● **GOAL OF THE EXERCISE**
Every line below from the one containing "[(25,331),(24,259),(3,260),(5,332),(25,331)]" through the one containing "[(53,491),(45,491),(45,507),(53,507),(53,491)]" is to be printed exactly, with the pictures omitted.

● **INPUT DATA**
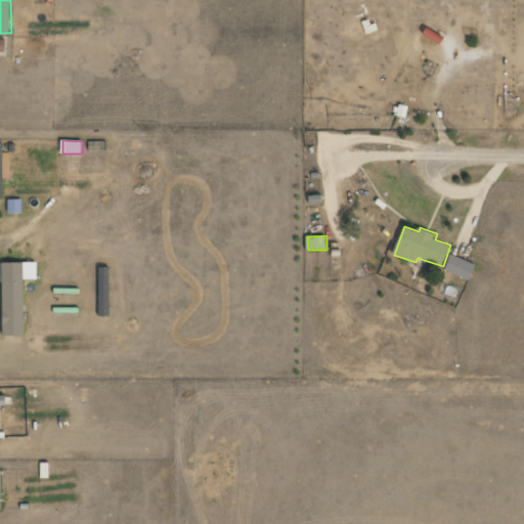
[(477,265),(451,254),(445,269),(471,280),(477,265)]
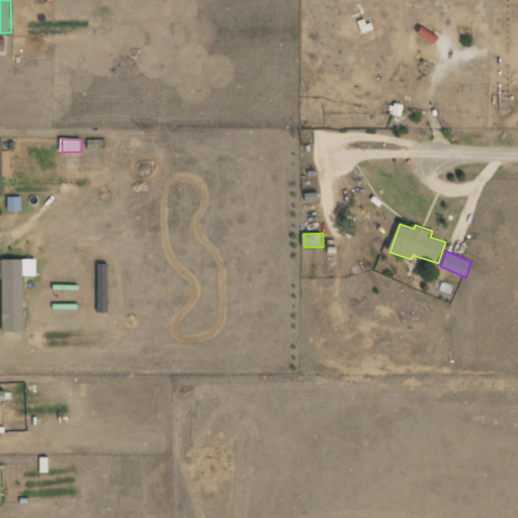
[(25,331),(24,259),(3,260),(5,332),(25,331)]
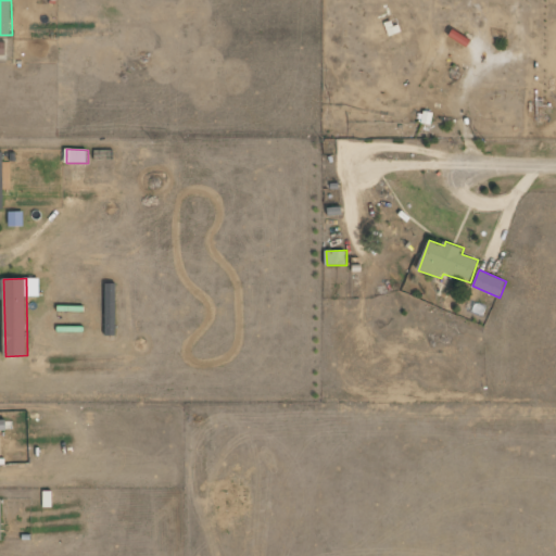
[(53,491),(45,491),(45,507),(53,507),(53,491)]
==
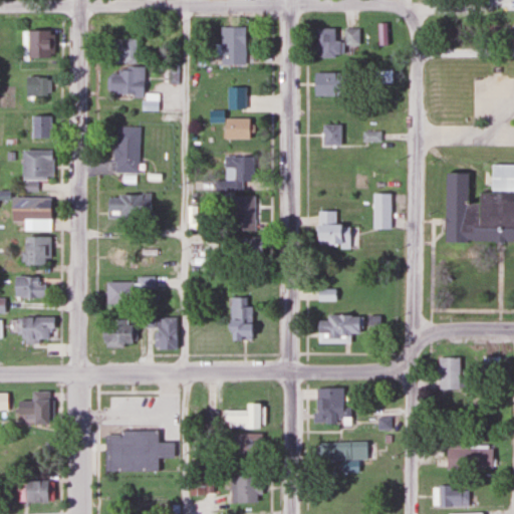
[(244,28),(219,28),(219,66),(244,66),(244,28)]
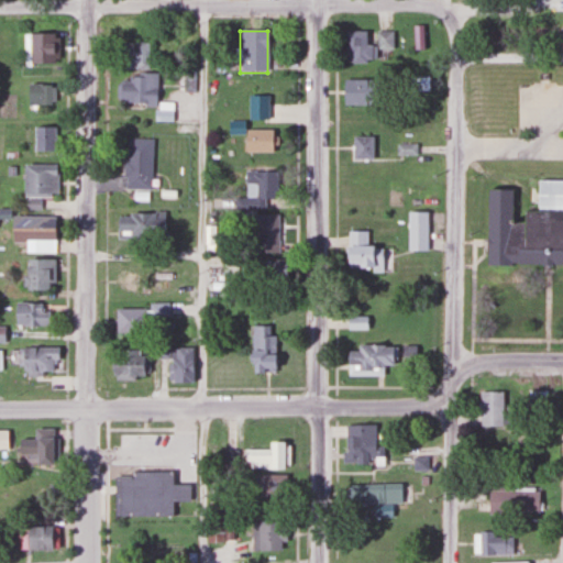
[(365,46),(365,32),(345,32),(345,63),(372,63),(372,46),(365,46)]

● **ANSWER TO THIS TASK**
[(25,331),(24,259),(3,260),(5,332),(25,331)]
[(53,491),(45,491),(45,507),(53,507),(53,491)]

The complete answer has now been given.